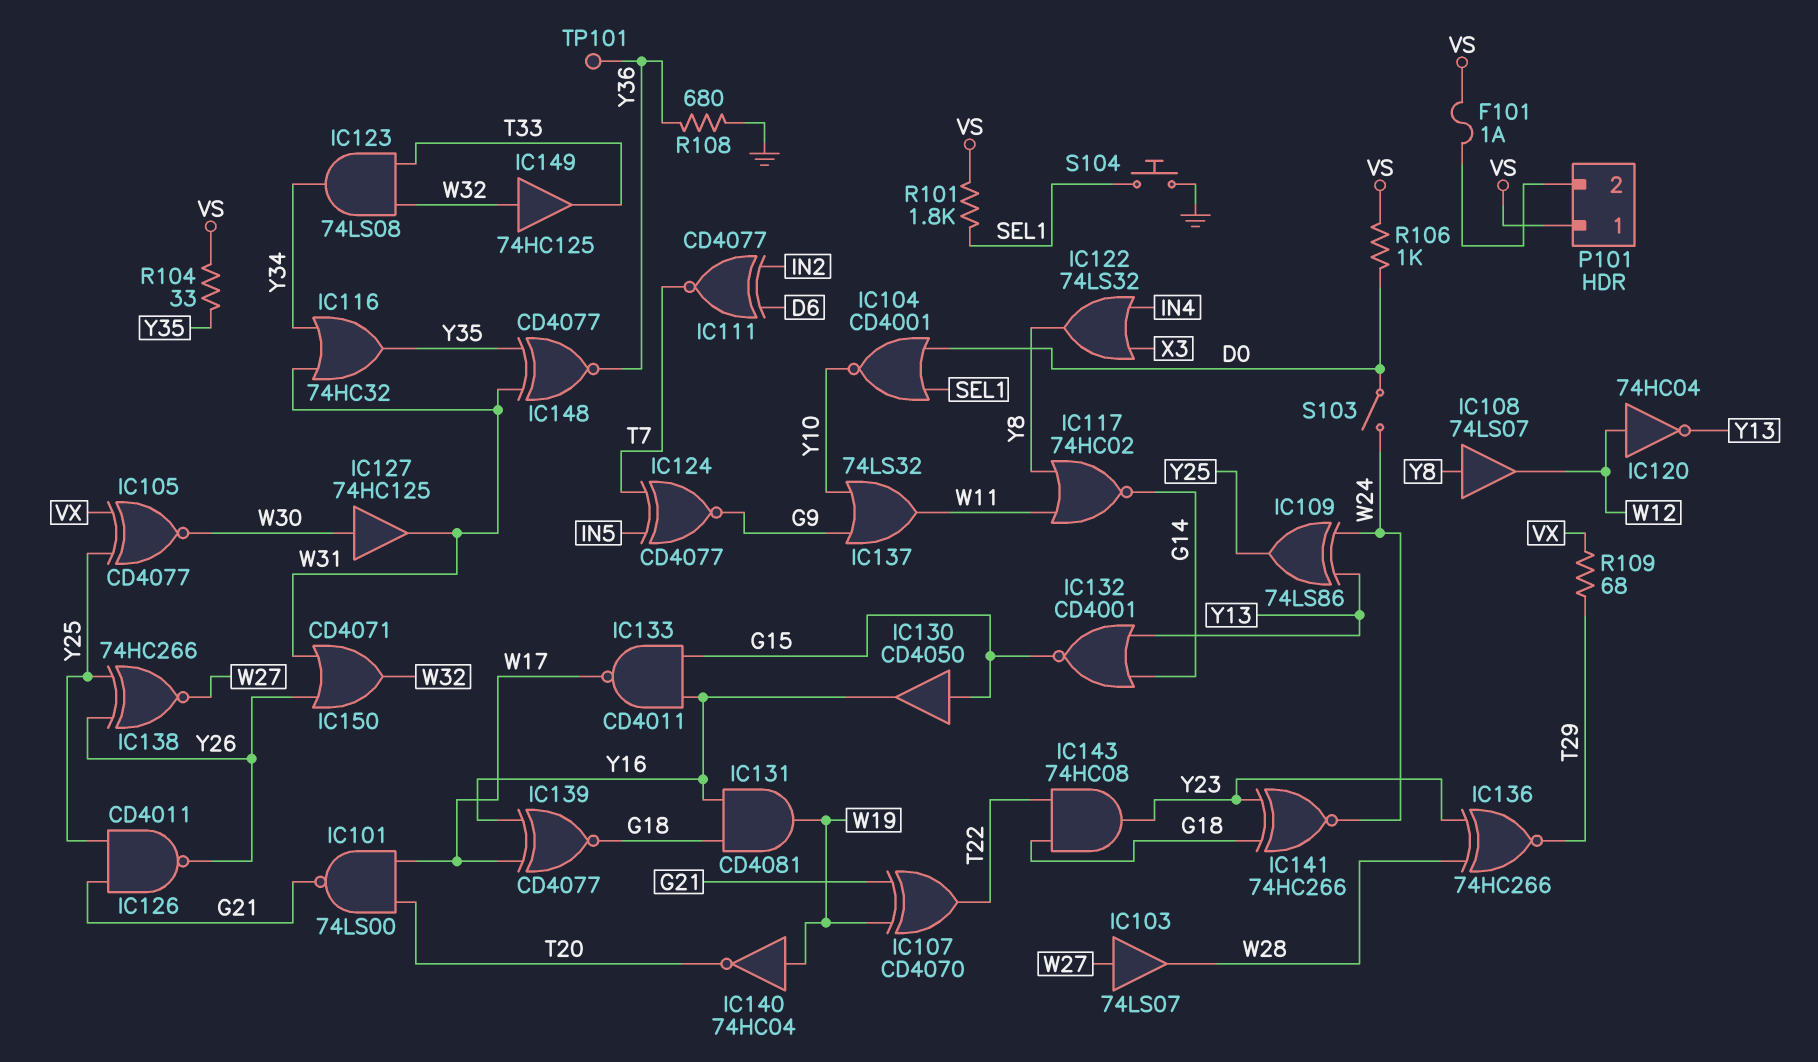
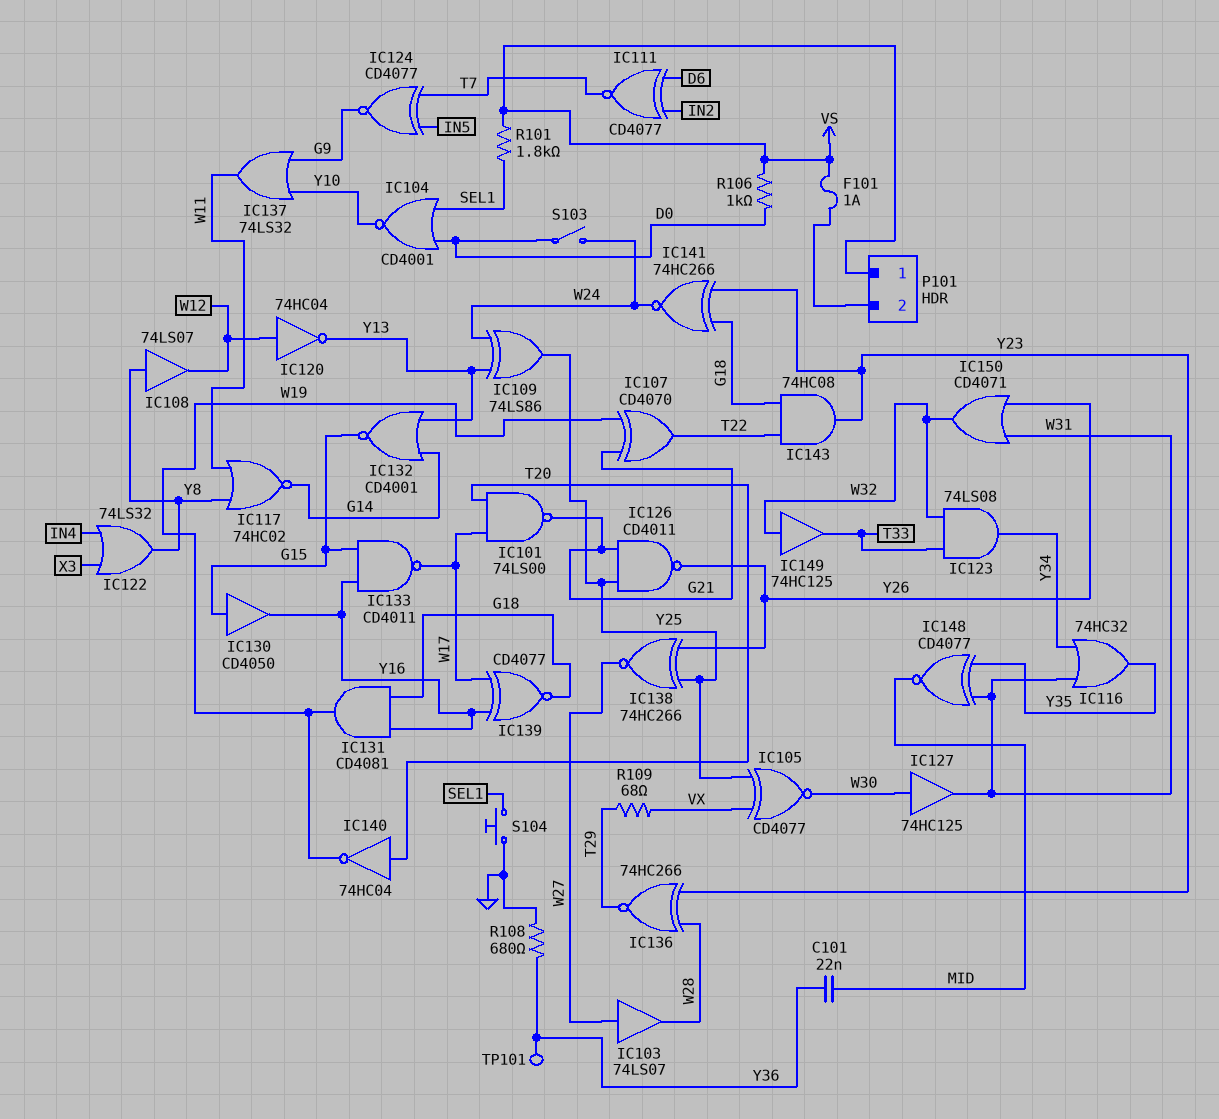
C101: none -> 22nF (MID, Y36)
IC140: NOT 74HC04 (in W19, out T20) -> NOT 74HC04 (in T20, out W19)
IC148: XNOR CD4077 (in W31, in Y35, out Y36) -> XNOR CD4077 (in W31, in Y35, out MID)
R104: 33 (VS, Y35) -> none

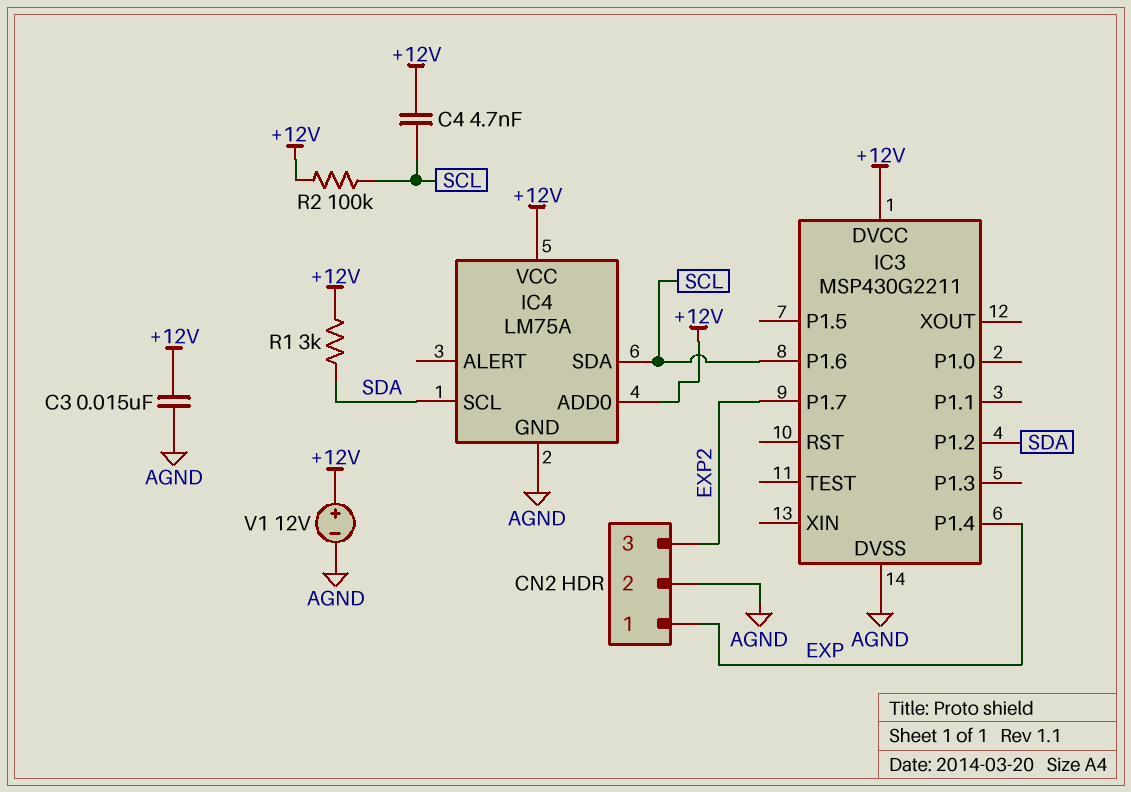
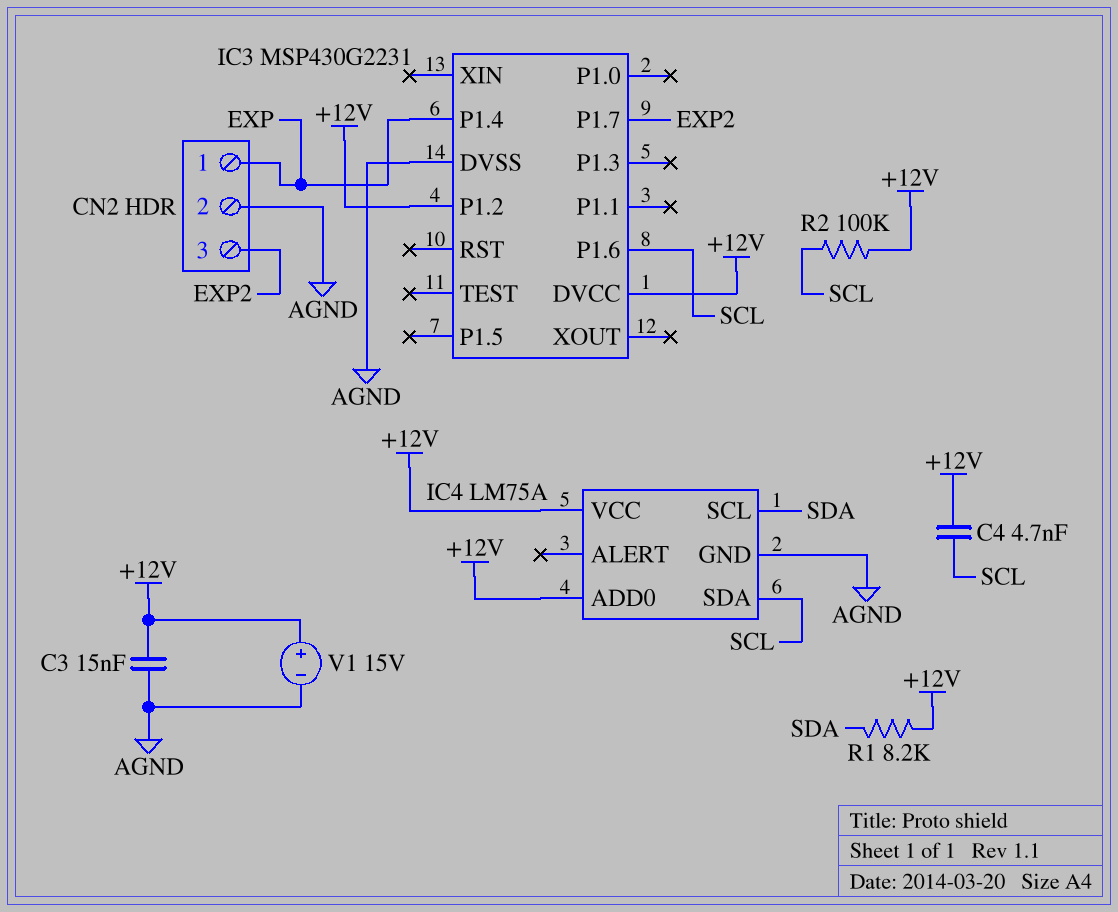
IC3: MSP430G2211 -> MSP430G2231
IC3 pin P1.2: SDA -> +12V
R1: 3k (+12V, SDA) -> 8.2k (+12V, SDA)
V1: 12V (plus +12V, minus AGND) -> 15V (plus +12V, minus AGND)

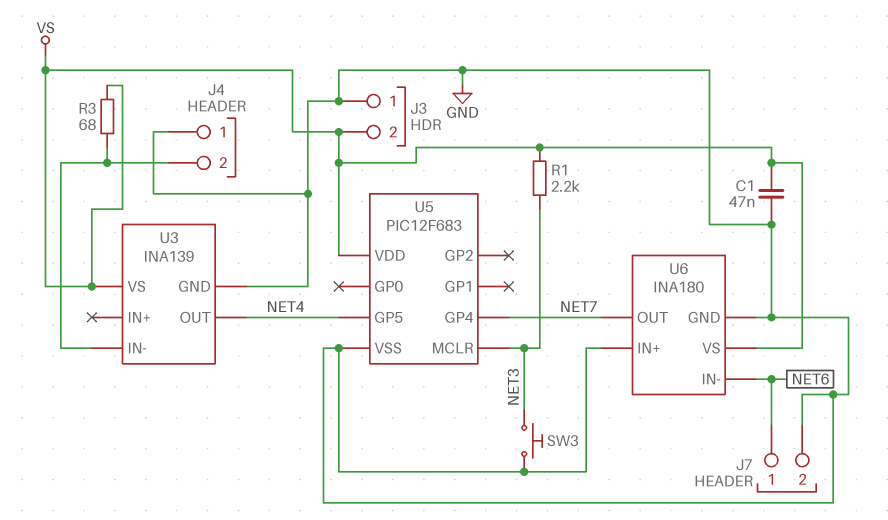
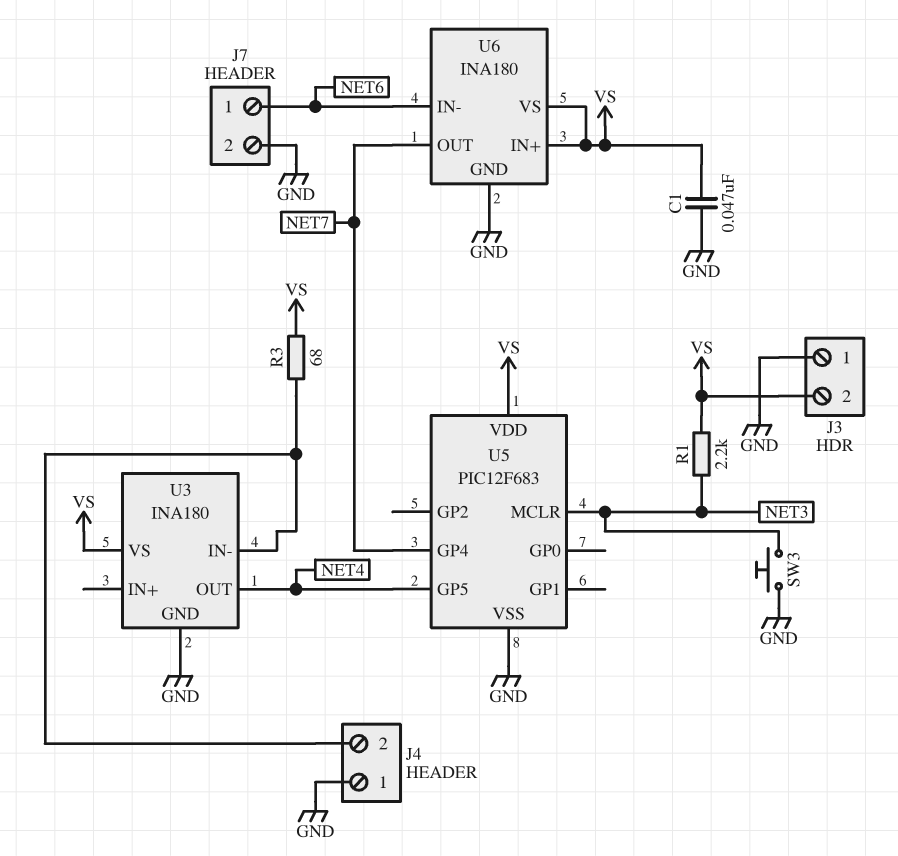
U3: INA139 -> INA180
U6 pin IN+: GND -> VS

_ _ _

(WHAT IS EXPECTED):
Print the listing verbatim, images excluded.

(SOLUTION TO THIS PROBLEM):
C101: none -> 22nF (MID, Y36)
IC140: NOT 74HC04 (in W19, out T20) -> NOT 74HC04 (in T20, out W19)
IC148: XNOR CD4077 (in W31, in Y35, out Y36) -> XNOR CD4077 (in W31, in Y35, out MID)
R104: 33 (VS, Y35) -> none

IC3: MSP430G2211 -> MSP430G2231
IC3 pin P1.2: SDA -> +12V
R1: 3k (+12V, SDA) -> 8.2k (+12V, SDA)
V1: 12V (plus +12V, minus AGND) -> 15V (plus +12V, minus AGND)

U3: INA139 -> INA180
U6 pin IN+: GND -> VS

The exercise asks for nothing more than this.